## What needs to be done
Repeat the data exactly. Pictures are not part of the copy.

## Data extract
/---

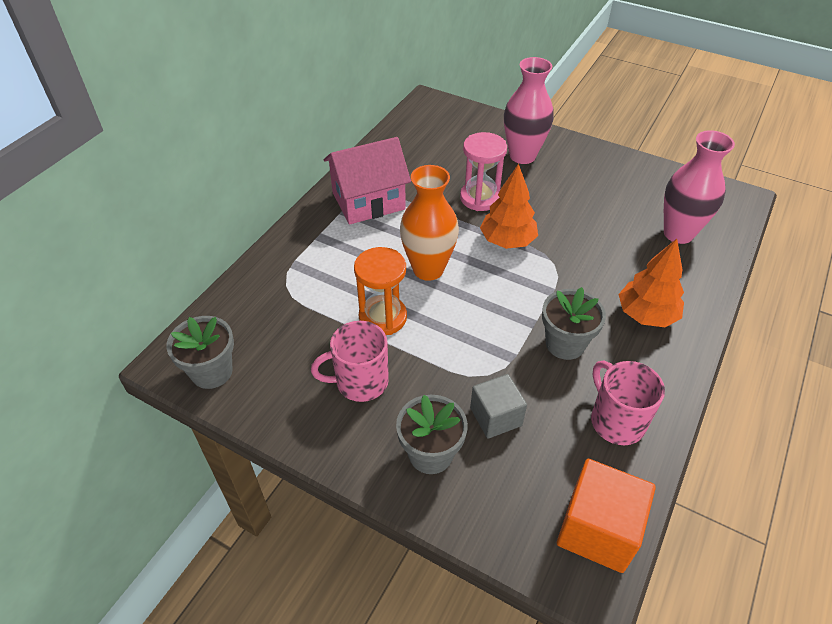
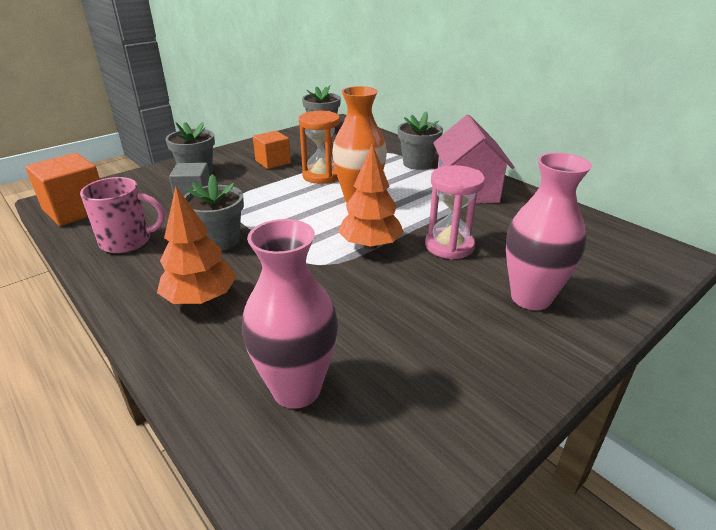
camera: 110 degrees right, 15 degrees down
(314, 245) = (417, 163): none -> grey flower pot
(360, 382) = (273, 162): pink mug -> orange cube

\---

## Answer below
camera: 110 degrees right, 15 degrees down
(314, 245) = (417, 163): none -> grey flower pot
(360, 382) = (273, 162): pink mug -> orange cube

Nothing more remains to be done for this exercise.